Your copy should match the records exactly, apart from the pictures, which stay out.

++++++++++

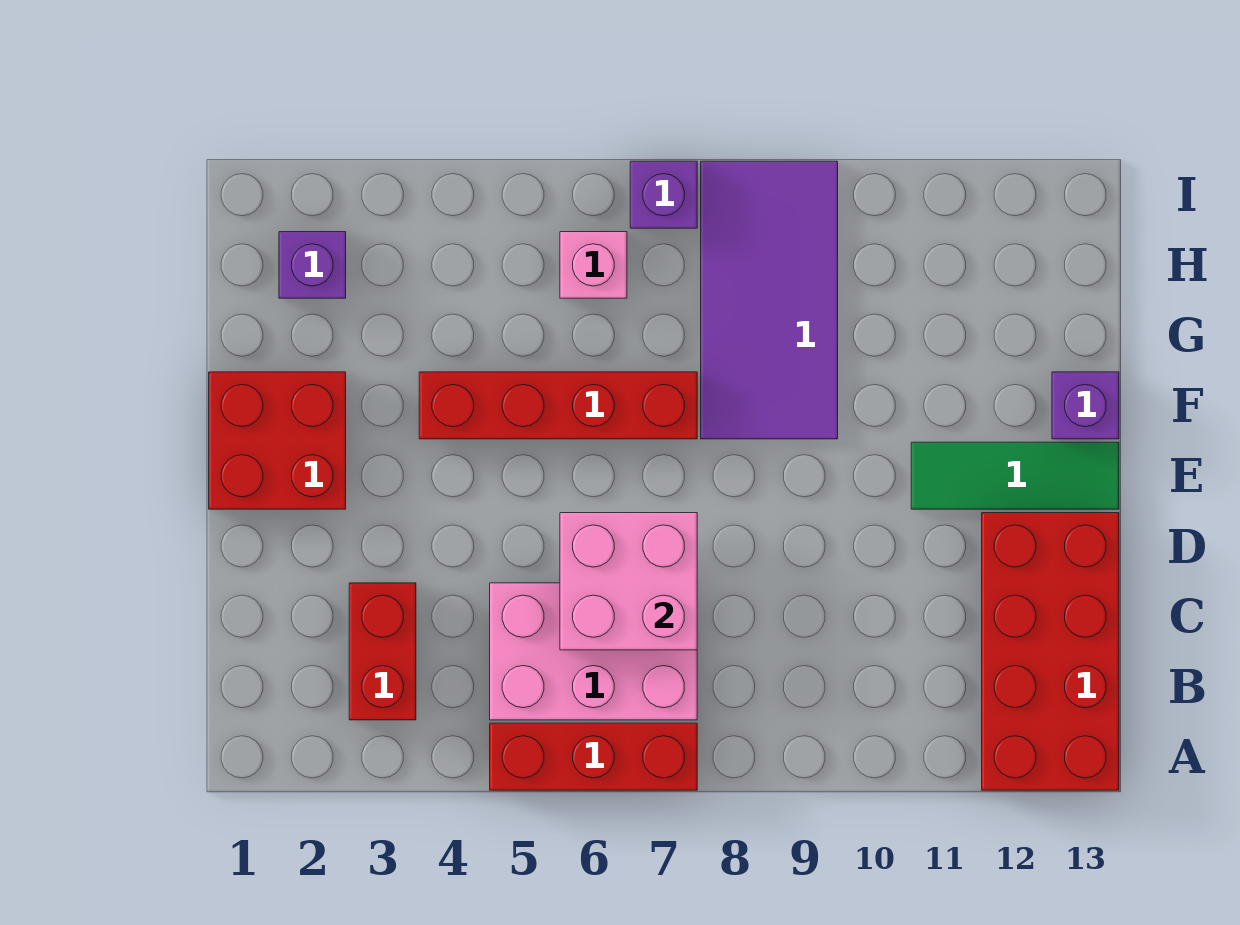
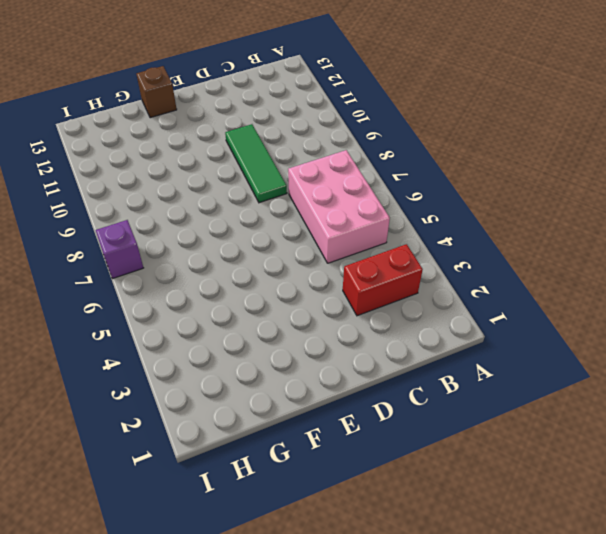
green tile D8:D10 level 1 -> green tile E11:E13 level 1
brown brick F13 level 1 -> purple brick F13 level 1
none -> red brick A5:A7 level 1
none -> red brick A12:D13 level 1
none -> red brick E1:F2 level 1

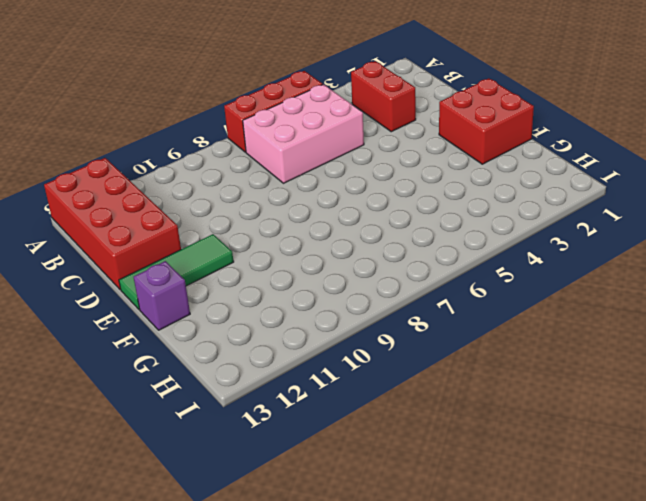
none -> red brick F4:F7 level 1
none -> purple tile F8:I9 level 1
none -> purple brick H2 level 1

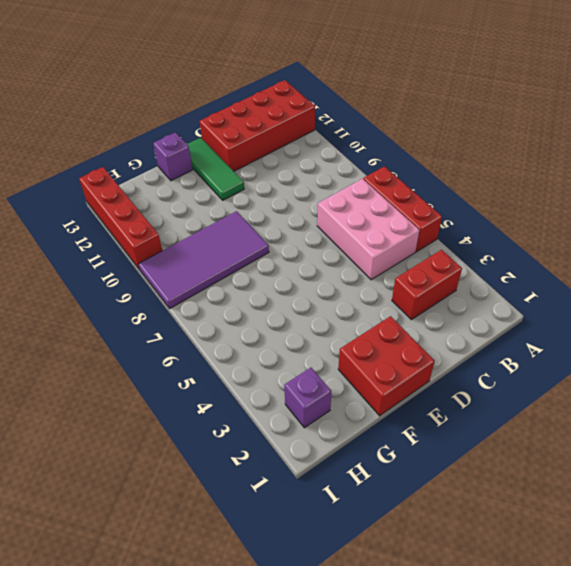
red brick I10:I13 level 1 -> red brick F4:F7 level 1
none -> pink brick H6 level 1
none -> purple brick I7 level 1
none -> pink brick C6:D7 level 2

++++++++++

## [REPLY TO THE EXERCISE]
green tile D8:D10 level 1 -> green tile E11:E13 level 1
brown brick F13 level 1 -> purple brick F13 level 1
none -> red brick A5:A7 level 1
none -> red brick A12:D13 level 1
none -> red brick E1:F2 level 1

none -> red brick F4:F7 level 1
none -> purple tile F8:I9 level 1
none -> purple brick H2 level 1

red brick I10:I13 level 1 -> red brick F4:F7 level 1
none -> pink brick H6 level 1
none -> purple brick I7 level 1
none -> pink brick C6:D7 level 2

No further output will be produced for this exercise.